— Data to use —
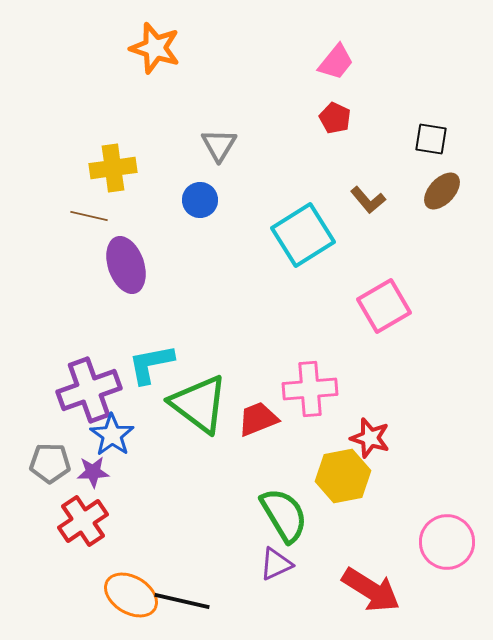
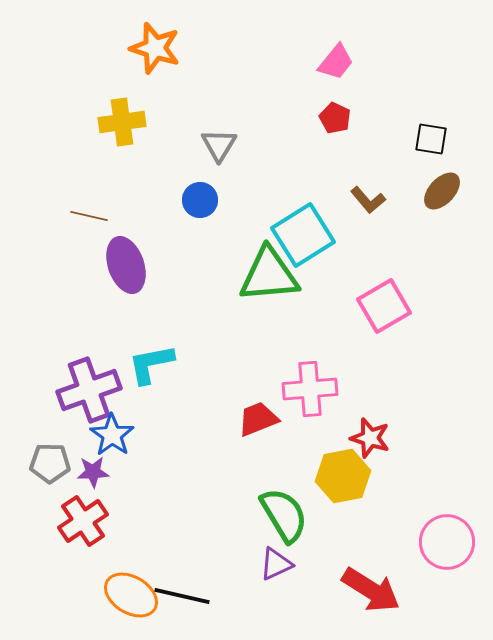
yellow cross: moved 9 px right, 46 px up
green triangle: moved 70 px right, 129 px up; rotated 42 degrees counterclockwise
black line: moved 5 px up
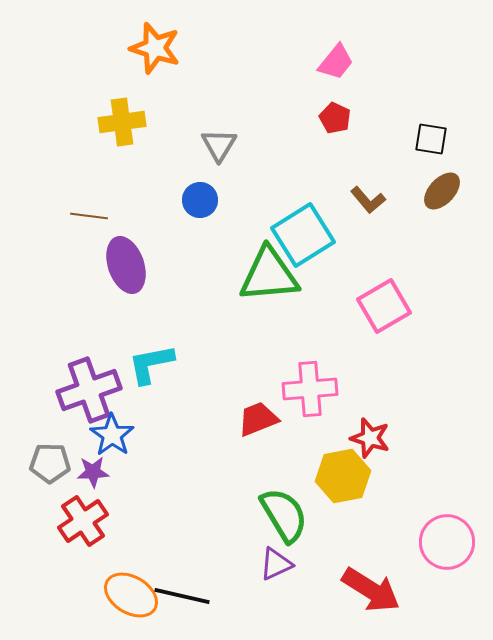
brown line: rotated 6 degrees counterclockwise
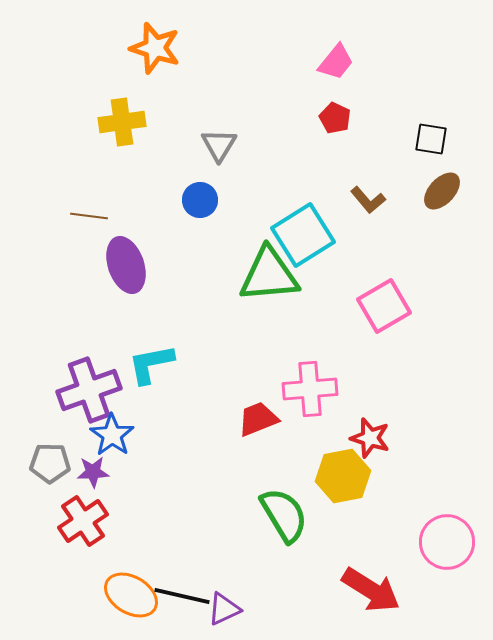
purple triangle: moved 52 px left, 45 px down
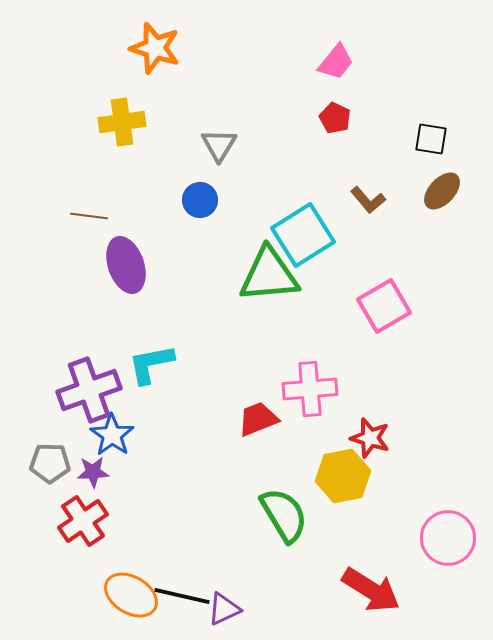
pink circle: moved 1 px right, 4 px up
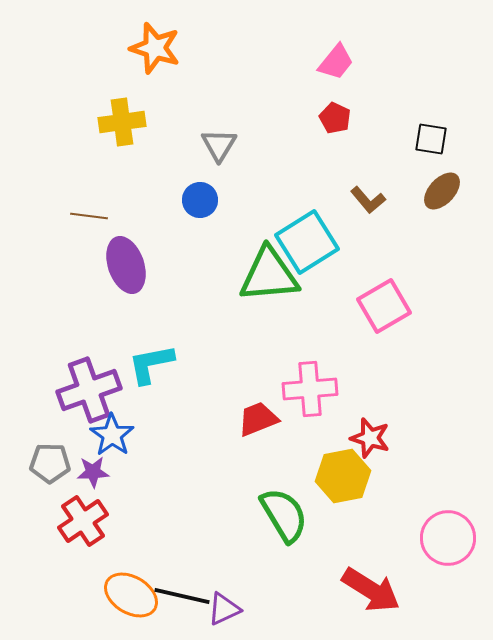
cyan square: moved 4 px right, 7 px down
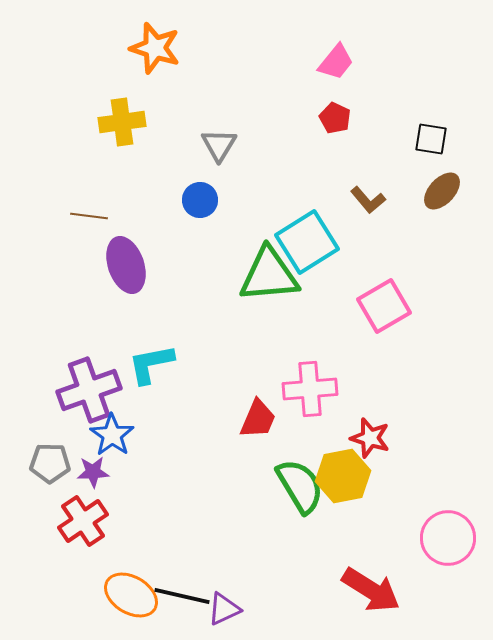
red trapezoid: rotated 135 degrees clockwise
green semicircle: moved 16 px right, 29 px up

— Exercise details —
Retype every text line of the material above word for word, leaving out the pictures.

— Solved exercise —
yellow cross: moved 9 px right, 46 px up
green triangle: moved 70 px right, 129 px up; rotated 42 degrees counterclockwise
black line: moved 5 px up
brown line: rotated 6 degrees counterclockwise
purple triangle: moved 52 px left, 45 px down
pink circle: moved 1 px right, 4 px up
cyan square: moved 4 px right, 7 px down
red trapezoid: rotated 135 degrees clockwise
green semicircle: moved 16 px right, 29 px up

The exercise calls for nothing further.